▶ _Work request_: Among the entries below, find the line with "MATRIX2 pin CLK: D9 -> D7", then quote it and each following line up to and including the line with "TFT2 pin VCC: GND -> 3V3", and nothing else.

▶ _Task input_:

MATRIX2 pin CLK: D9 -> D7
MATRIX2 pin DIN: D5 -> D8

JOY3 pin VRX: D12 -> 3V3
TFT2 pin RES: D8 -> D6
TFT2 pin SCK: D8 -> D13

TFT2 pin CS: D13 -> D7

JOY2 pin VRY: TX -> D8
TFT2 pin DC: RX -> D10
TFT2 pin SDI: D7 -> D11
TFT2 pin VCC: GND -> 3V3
* * *
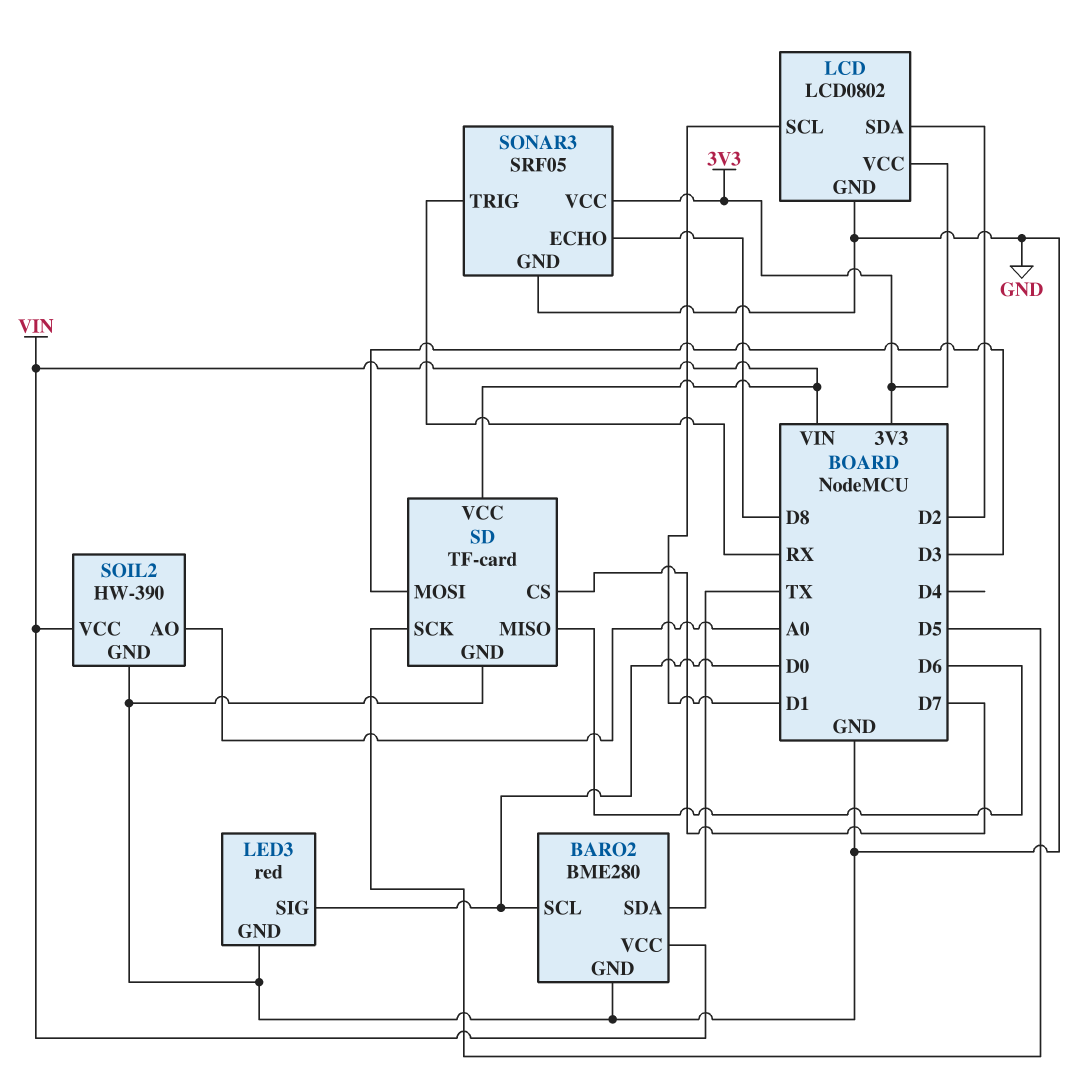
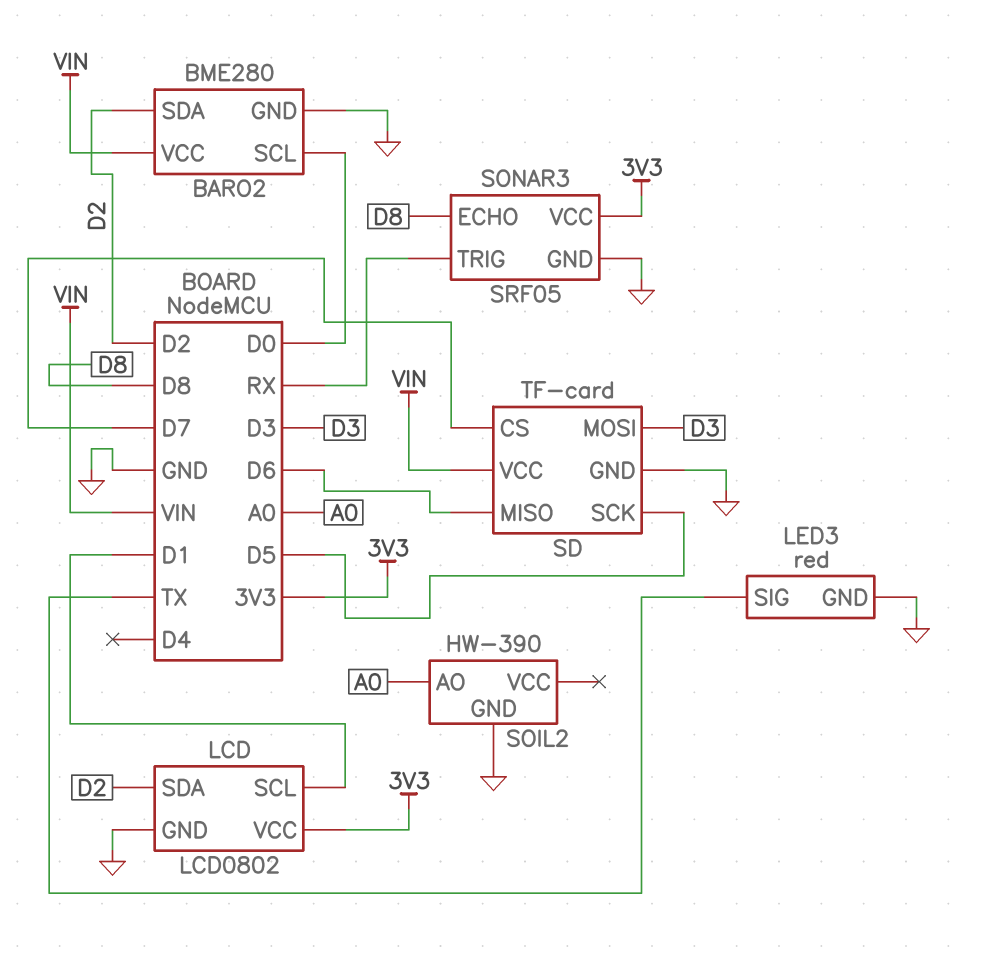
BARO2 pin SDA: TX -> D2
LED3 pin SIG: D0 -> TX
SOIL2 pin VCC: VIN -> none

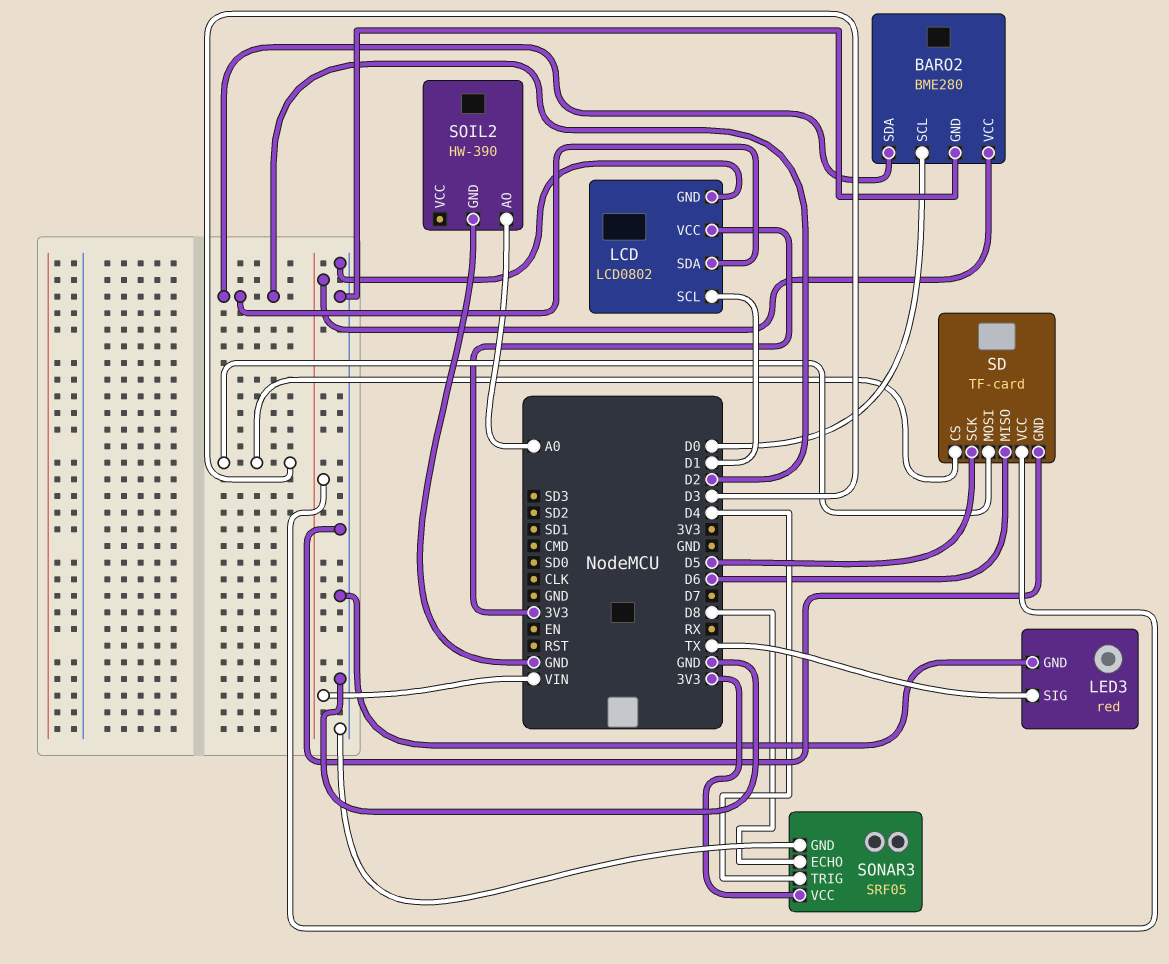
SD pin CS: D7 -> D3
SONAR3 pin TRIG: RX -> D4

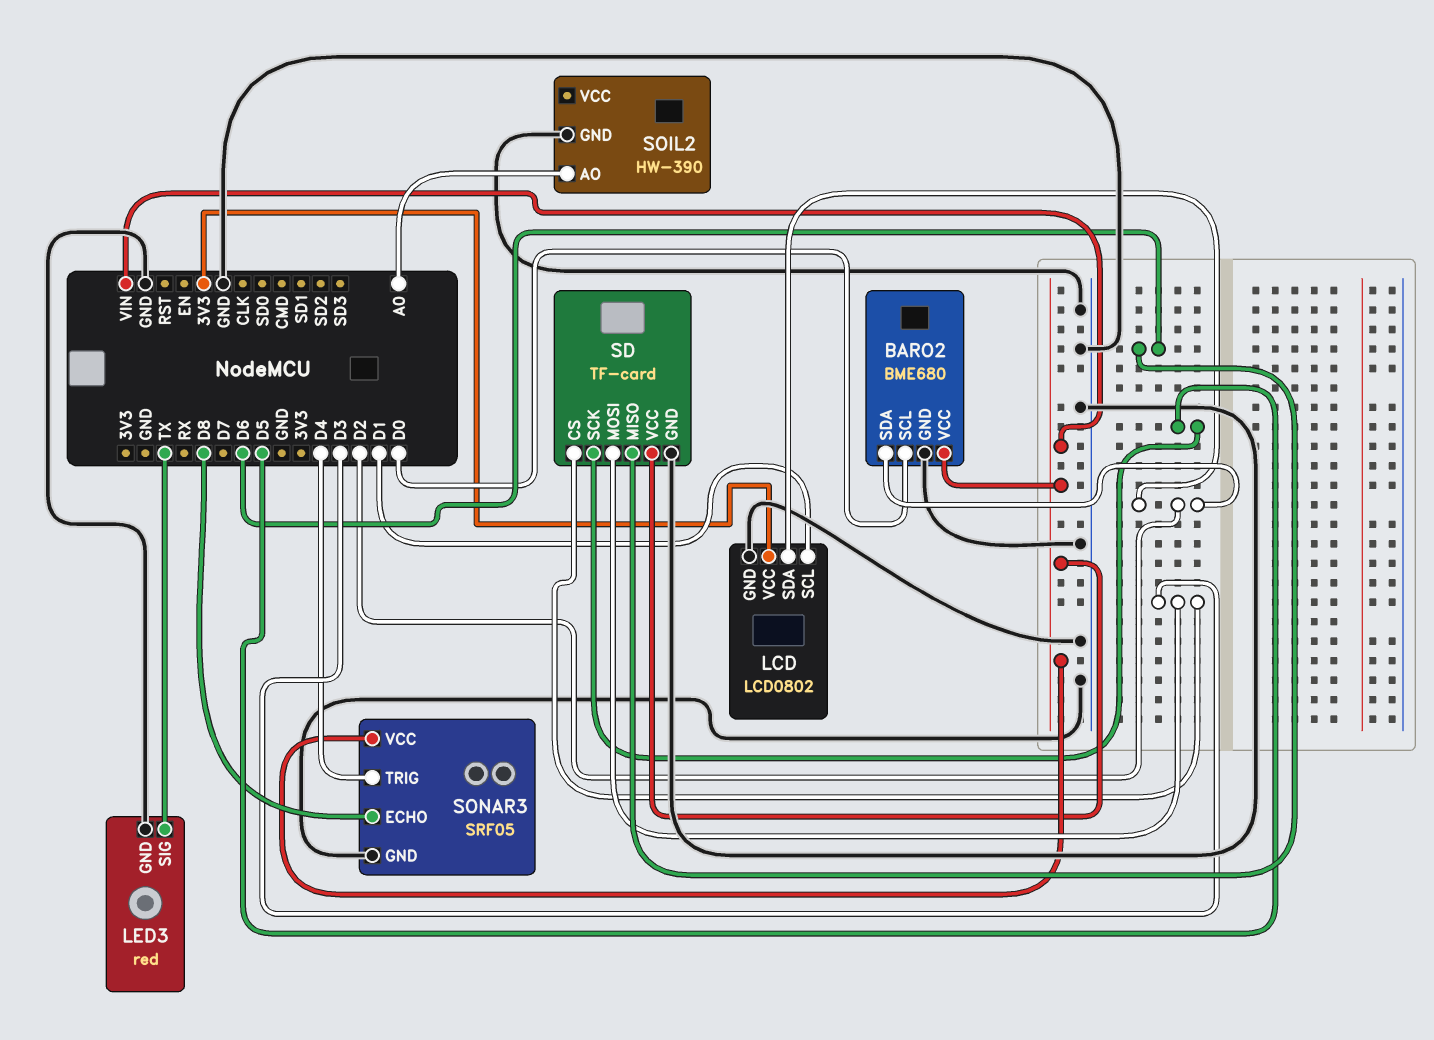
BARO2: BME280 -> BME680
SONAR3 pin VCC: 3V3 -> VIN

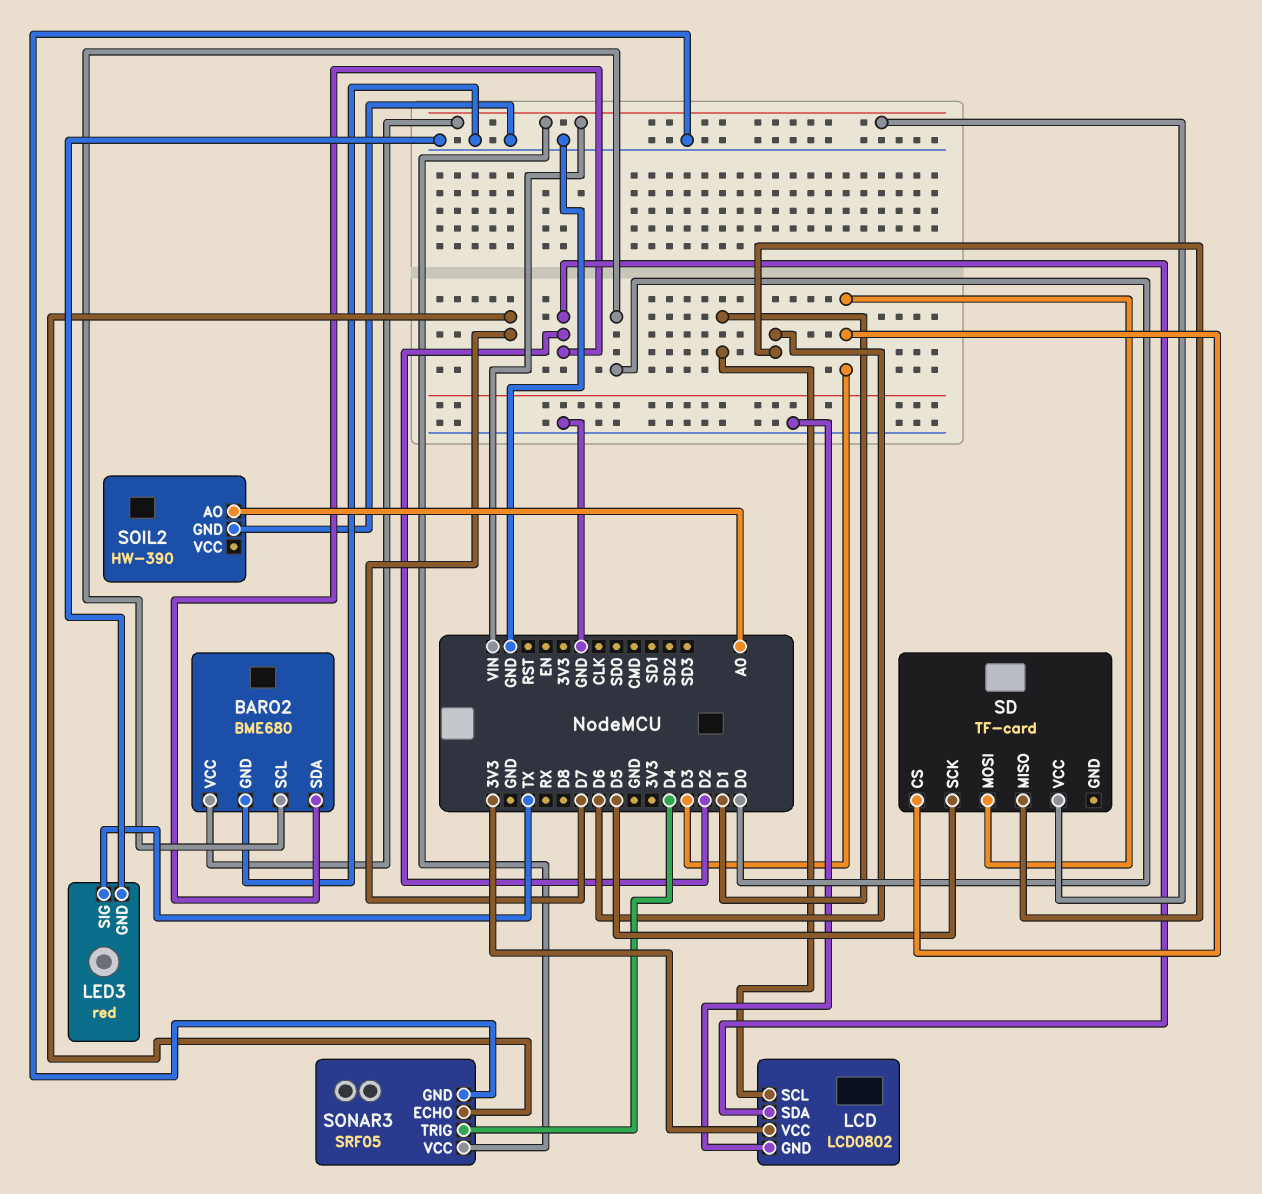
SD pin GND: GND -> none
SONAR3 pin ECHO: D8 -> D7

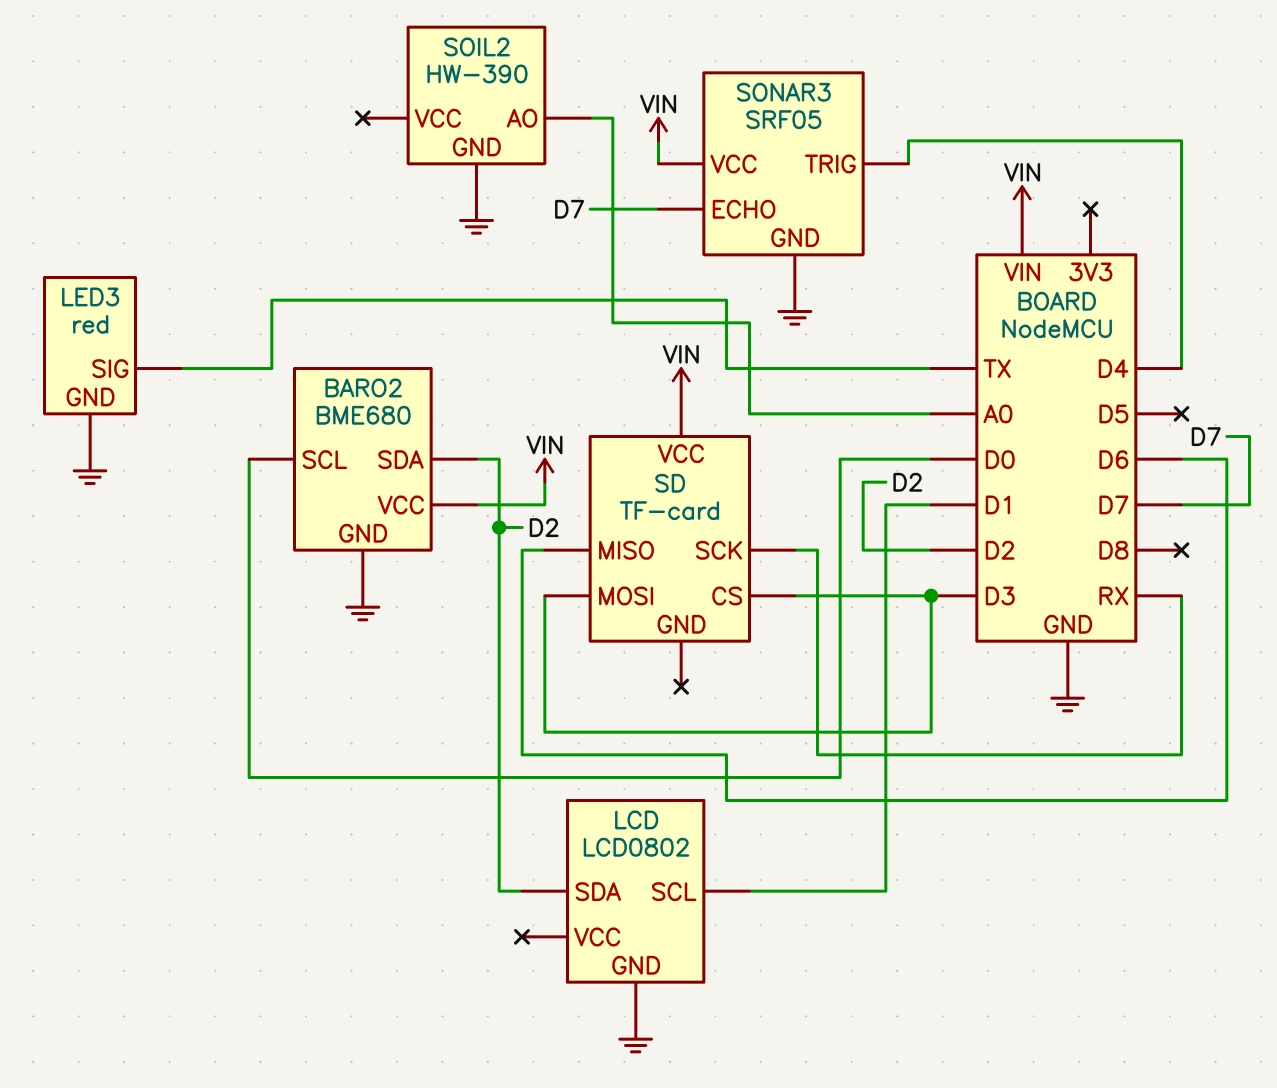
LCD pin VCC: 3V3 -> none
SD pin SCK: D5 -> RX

▶ _Response_:
MATRIX2 pin CLK: D9 -> D7
MATRIX2 pin DIN: D5 -> D8

JOY3 pin VRX: D12 -> 3V3
TFT2 pin RES: D8 -> D6
TFT2 pin SCK: D8 -> D13

TFT2 pin CS: D13 -> D7

JOY2 pin VRY: TX -> D8
TFT2 pin DC: RX -> D10
TFT2 pin SDI: D7 -> D11
TFT2 pin VCC: GND -> 3V3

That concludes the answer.